**How to complete this task**
Reproduce the entries word for word, and omit any picture you find in them.
════
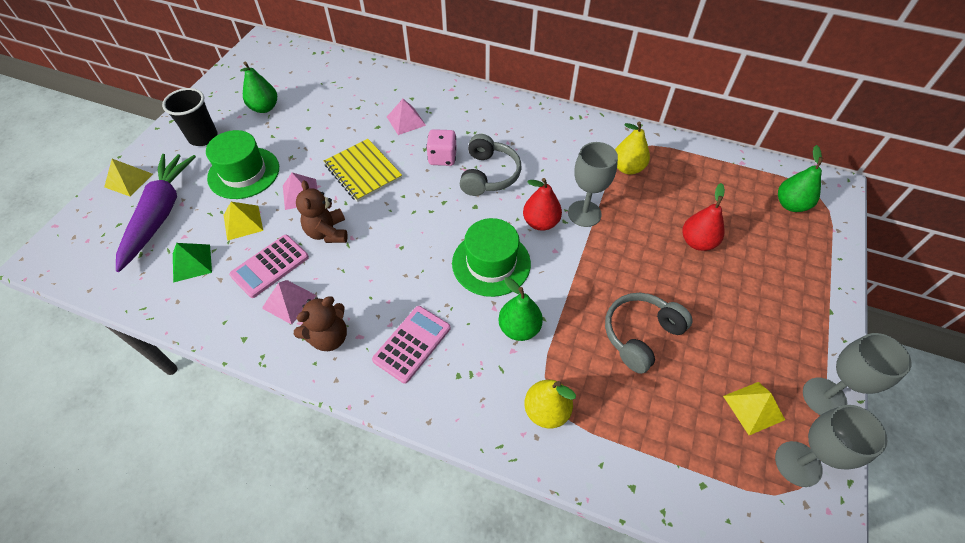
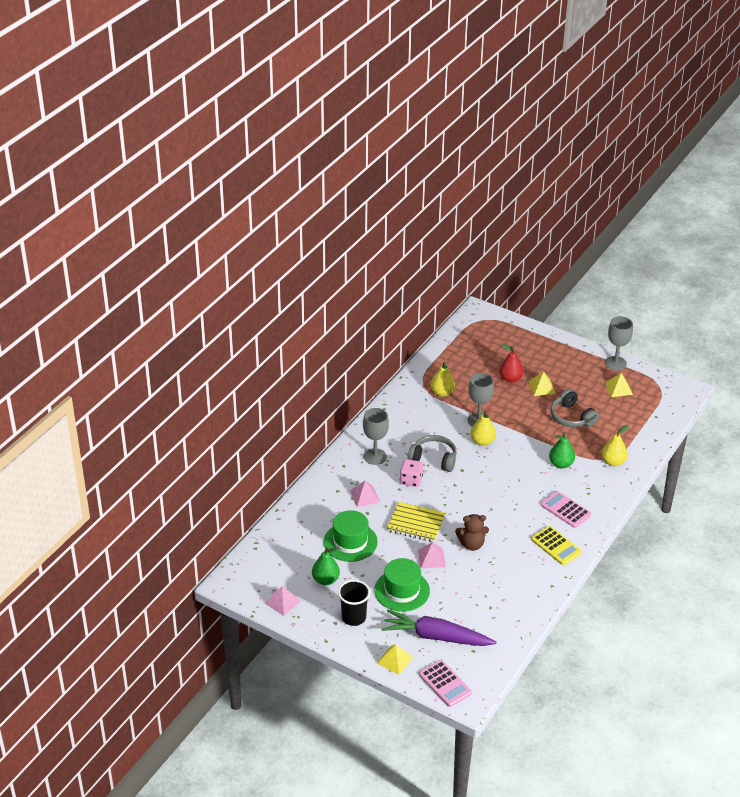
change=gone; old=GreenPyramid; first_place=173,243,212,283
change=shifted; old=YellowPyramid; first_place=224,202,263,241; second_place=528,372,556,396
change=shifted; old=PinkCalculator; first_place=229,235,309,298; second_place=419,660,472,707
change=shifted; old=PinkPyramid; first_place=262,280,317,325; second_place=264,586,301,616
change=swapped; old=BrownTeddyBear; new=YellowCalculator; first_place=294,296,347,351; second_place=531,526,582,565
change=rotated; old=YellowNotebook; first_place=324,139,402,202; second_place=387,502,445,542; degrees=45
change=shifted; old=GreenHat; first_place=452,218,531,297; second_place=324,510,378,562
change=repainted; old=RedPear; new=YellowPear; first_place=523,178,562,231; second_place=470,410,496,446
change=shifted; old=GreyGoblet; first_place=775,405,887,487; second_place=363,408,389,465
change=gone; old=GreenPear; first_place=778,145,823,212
════
**Answer to this task**
change=gone; old=GreenPyramid; first_place=173,243,212,283
change=shifted; old=YellowPyramid; first_place=224,202,263,241; second_place=528,372,556,396
change=shifted; old=PinkCalculator; first_place=229,235,309,298; second_place=419,660,472,707
change=shifted; old=PinkPyramid; first_place=262,280,317,325; second_place=264,586,301,616
change=swapped; old=BrownTeddyBear; new=YellowCalculator; first_place=294,296,347,351; second_place=531,526,582,565
change=rotated; old=YellowNotebook; first_place=324,139,402,202; second_place=387,502,445,542; degrees=45
change=shifted; old=GreenHat; first_place=452,218,531,297; second_place=324,510,378,562
change=repainted; old=RedPear; new=YellowPear; first_place=523,178,562,231; second_place=470,410,496,446
change=shifted; old=GreyGoblet; first_place=775,405,887,487; second_place=363,408,389,465
change=gone; old=GreenPear; first_place=778,145,823,212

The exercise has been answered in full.